___ RECORDS SHOWN ___

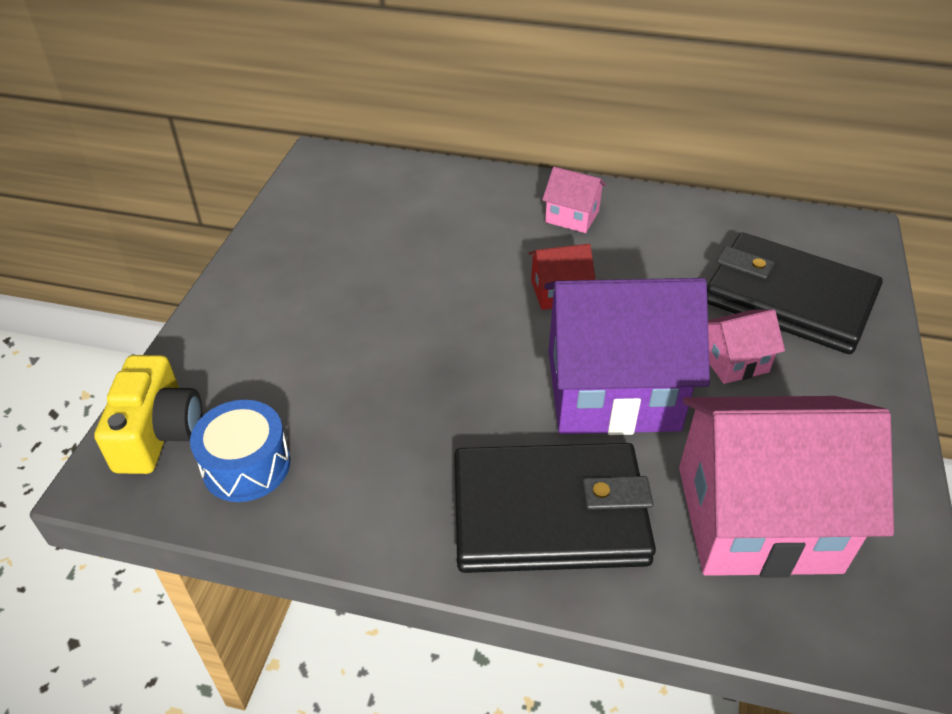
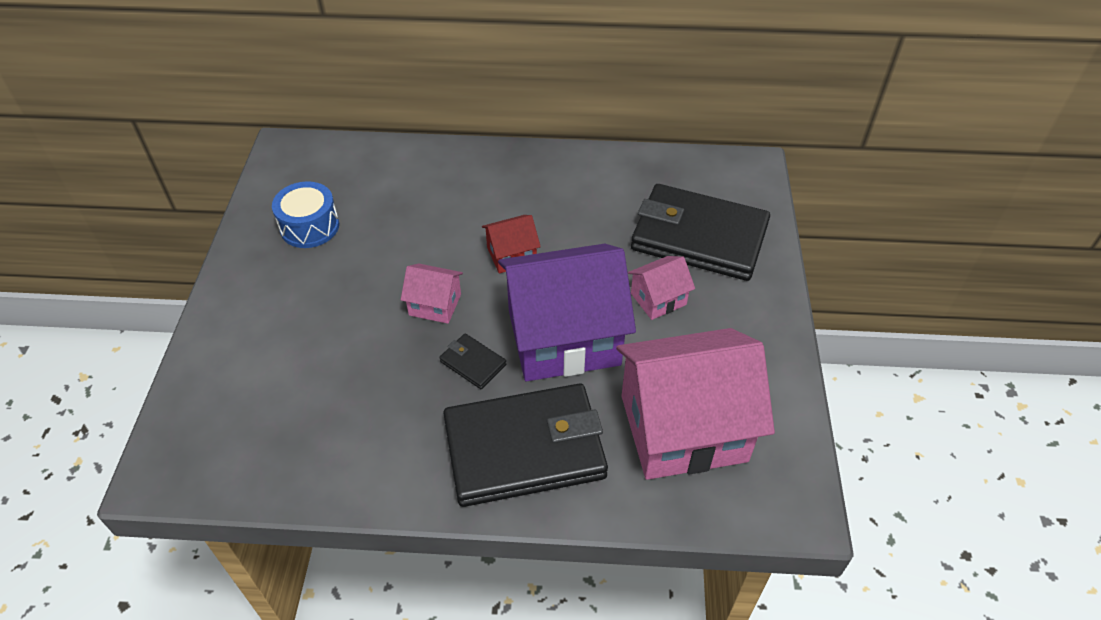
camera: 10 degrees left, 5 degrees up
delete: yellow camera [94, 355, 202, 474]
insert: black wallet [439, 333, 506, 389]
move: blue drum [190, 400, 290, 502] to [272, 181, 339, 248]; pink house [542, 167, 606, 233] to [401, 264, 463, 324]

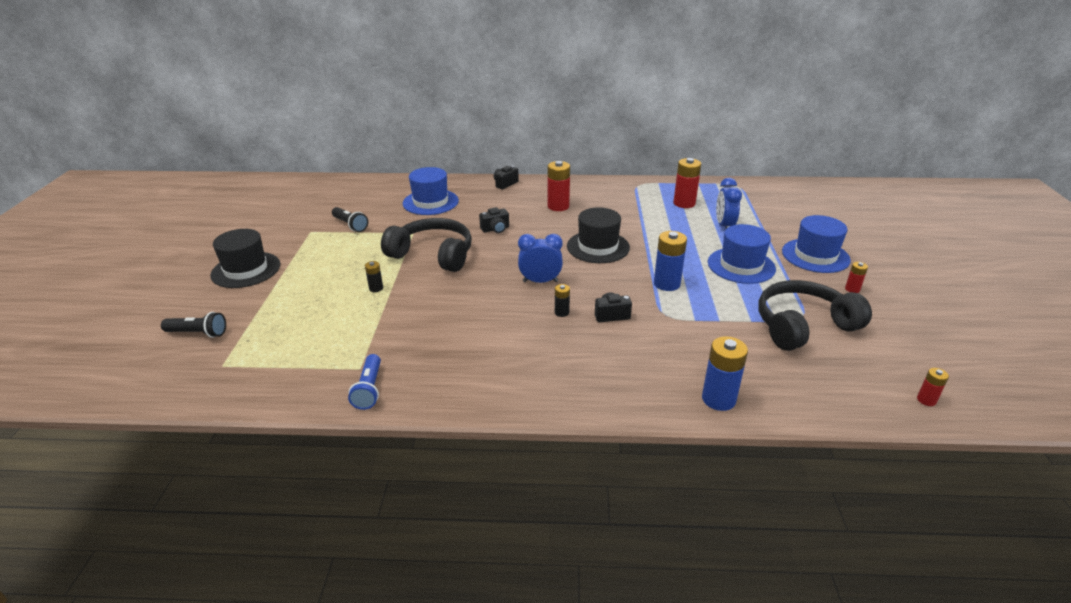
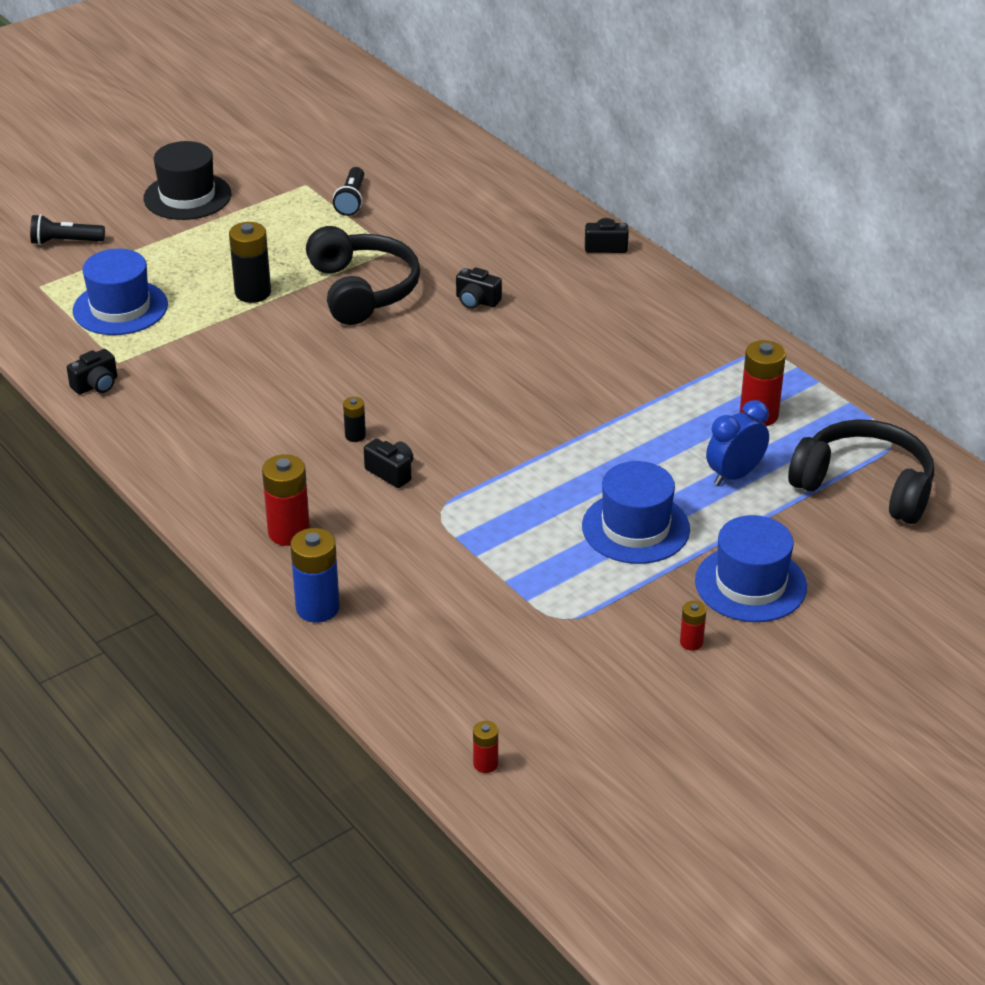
camera: 50 degrees right, 5 degrees up
delete: blue clock [518, 234, 563, 283]; black hat [567, 207, 630, 263]; blue battery [654, 231, 687, 291]
move: blue hat [403, 167, 459, 215] to [73, 249, 168, 335]; red battery [547, 161, 570, 211] to [262, 454, 310, 546]; black headphones [758, 280, 872, 351] to [788, 419, 934, 524]
replace: blue flashlight [348, 354, 381, 410] to black camera [67, 349, 117, 395]
rotate: black flashlight [161, 312, 226, 338] = [30, 214, 105, 245] 120 degrees clockwise
resize: black battery [365, 261, 383, 292] = [229, 222, 271, 303] x1.91

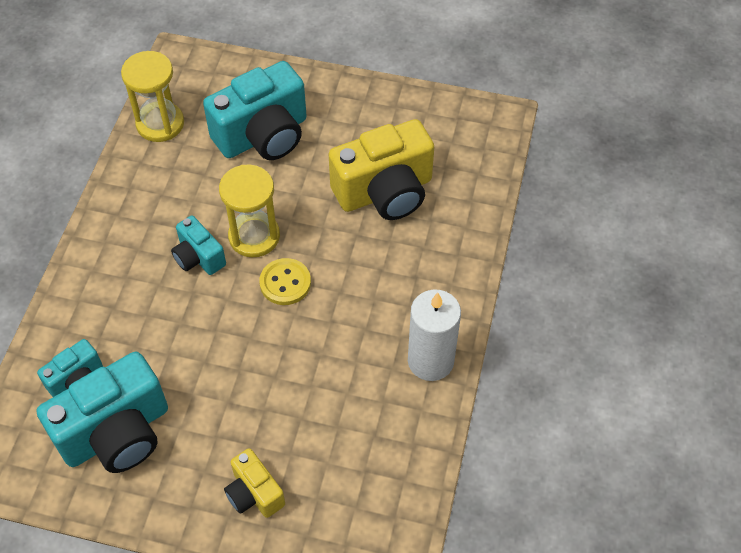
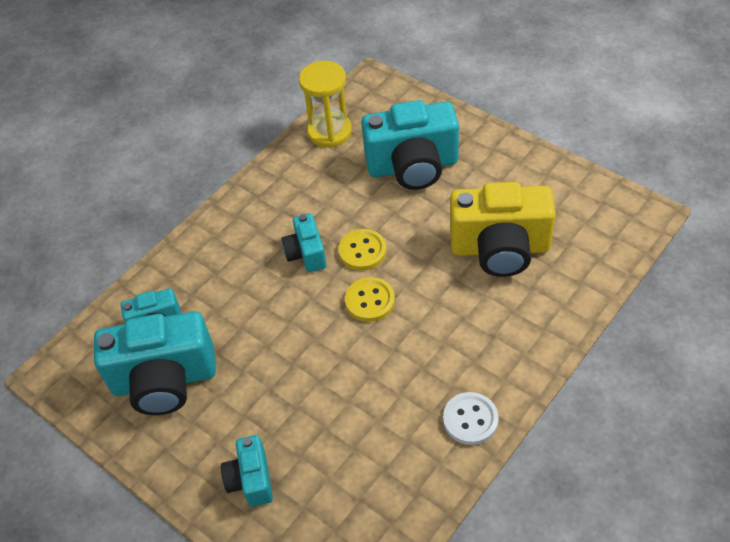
camera: 30 degrees right, 5 degrees down
replace: yellow hourglass [219, 164, 280, 257] to yellow button [338, 229, 387, 270]; white candle [408, 289, 461, 381] to white button [443, 392, 499, 445]
recolor: yellow camera [224, 448, 285, 518] to turquoise camera [221, 435, 273, 507]

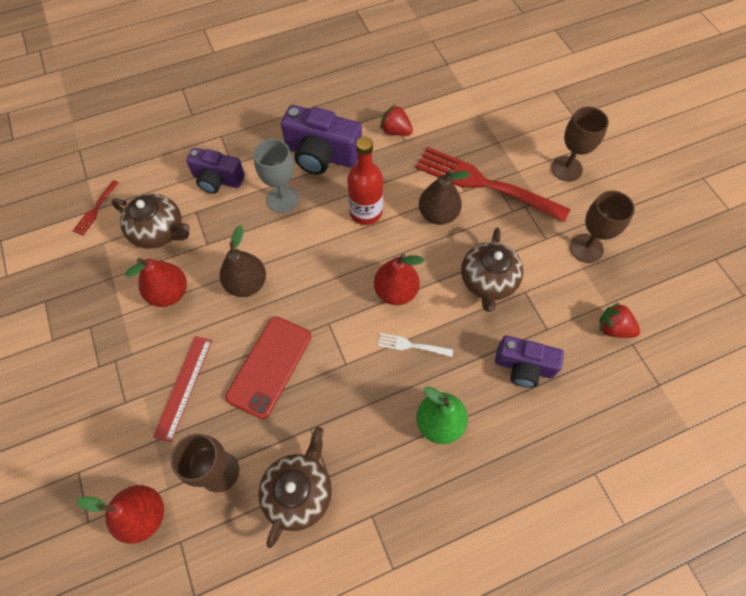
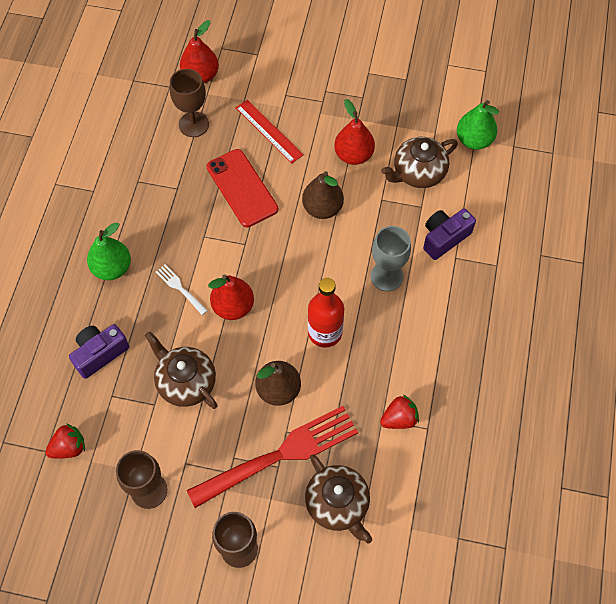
camera: 125 degrees right, 0 degrees up
delete: purple camera [281, 105, 362, 174]
move: brown teapot [258, 427, 332, 548] to [305, 455, 372, 544]
replace: red fork [73, 180, 119, 235] to green pear [457, 100, 499, 150]
rotate: white fork [377, 333, 453, 357] = [156, 265, 208, 315] 90 degrees counterclockwise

___

#### [YOUR OBJECTIVE]
Please return the lines above exactly, with the pictures omitted.

#### [COMPLETED TASK]
camera: 10 degrees left, 5 degrees up
delete: yellow camera [94, 355, 202, 474]
insert: black wallet [439, 333, 506, 389]
move: blue drum [190, 400, 290, 502] to [272, 181, 339, 248]; pink house [542, 167, 606, 233] to [401, 264, 463, 324]

camera: 50 degrees right, 5 degrees up
delete: blue clock [518, 234, 563, 283]; black hat [567, 207, 630, 263]; blue battery [654, 231, 687, 291]
move: blue hat [403, 167, 459, 215] to [73, 249, 168, 335]; red battery [547, 161, 570, 211] to [262, 454, 310, 546]; black headphones [758, 280, 872, 351] to [788, 419, 934, 524]
replace: blue flashlight [348, 354, 381, 410] to black camera [67, 349, 117, 395]
rotate: black flashlight [161, 312, 226, 338] = [30, 214, 105, 245] 120 degrees clockwise
resize: black battery [365, 261, 383, 292] = [229, 222, 271, 303] x1.91

camera: 30 degrees right, 5 degrees down
replace: yellow hourglass [219, 164, 280, 257] to yellow button [338, 229, 387, 270]; white candle [408, 289, 461, 381] to white button [443, 392, 499, 445]
recolor: yellow camera [224, 448, 285, 518] to turquoise camera [221, 435, 273, 507]

camera: 125 degrees right, 0 degrees up
delete: purple camera [281, 105, 362, 174]
move: brown teapot [258, 427, 332, 548] to [305, 455, 372, 544]
replace: red fork [73, 180, 119, 235] to green pear [457, 100, 499, 150]
rotate: white fork [377, 333, 453, 357] = [156, 265, 208, 315] 90 degrees counterclockwise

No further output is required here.